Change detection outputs
━━━━━━━━━━

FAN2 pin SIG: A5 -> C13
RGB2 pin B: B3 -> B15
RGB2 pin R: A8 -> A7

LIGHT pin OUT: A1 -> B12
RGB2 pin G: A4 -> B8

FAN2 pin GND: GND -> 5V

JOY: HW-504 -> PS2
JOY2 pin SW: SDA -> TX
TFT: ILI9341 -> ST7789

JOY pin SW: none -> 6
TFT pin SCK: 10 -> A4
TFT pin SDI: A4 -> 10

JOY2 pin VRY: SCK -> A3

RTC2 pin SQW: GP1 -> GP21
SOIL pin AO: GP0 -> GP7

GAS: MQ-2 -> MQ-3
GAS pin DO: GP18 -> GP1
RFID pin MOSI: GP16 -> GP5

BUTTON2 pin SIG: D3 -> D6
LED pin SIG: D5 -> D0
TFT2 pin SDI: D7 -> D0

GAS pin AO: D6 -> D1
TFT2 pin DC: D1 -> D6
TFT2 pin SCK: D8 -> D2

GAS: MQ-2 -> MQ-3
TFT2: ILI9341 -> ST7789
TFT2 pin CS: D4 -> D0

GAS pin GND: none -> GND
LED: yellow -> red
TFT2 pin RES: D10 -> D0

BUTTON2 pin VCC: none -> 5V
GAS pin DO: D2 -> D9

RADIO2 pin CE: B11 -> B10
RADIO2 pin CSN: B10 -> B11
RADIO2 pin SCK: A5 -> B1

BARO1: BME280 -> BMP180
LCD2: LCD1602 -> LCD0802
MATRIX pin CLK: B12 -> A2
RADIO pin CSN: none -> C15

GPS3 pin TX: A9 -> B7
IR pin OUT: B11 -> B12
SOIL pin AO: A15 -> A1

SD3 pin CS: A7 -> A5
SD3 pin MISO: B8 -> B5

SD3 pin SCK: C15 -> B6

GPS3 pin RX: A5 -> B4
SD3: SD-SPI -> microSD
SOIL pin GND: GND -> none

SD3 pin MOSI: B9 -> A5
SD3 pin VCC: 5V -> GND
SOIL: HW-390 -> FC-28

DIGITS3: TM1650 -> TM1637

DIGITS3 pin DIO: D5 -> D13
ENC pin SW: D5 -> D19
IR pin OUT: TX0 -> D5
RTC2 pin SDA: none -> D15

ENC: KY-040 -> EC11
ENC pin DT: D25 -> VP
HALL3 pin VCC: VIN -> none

━━━━━━━━━━

Answer with one number, namely how many lines in the records contain the string "none".

7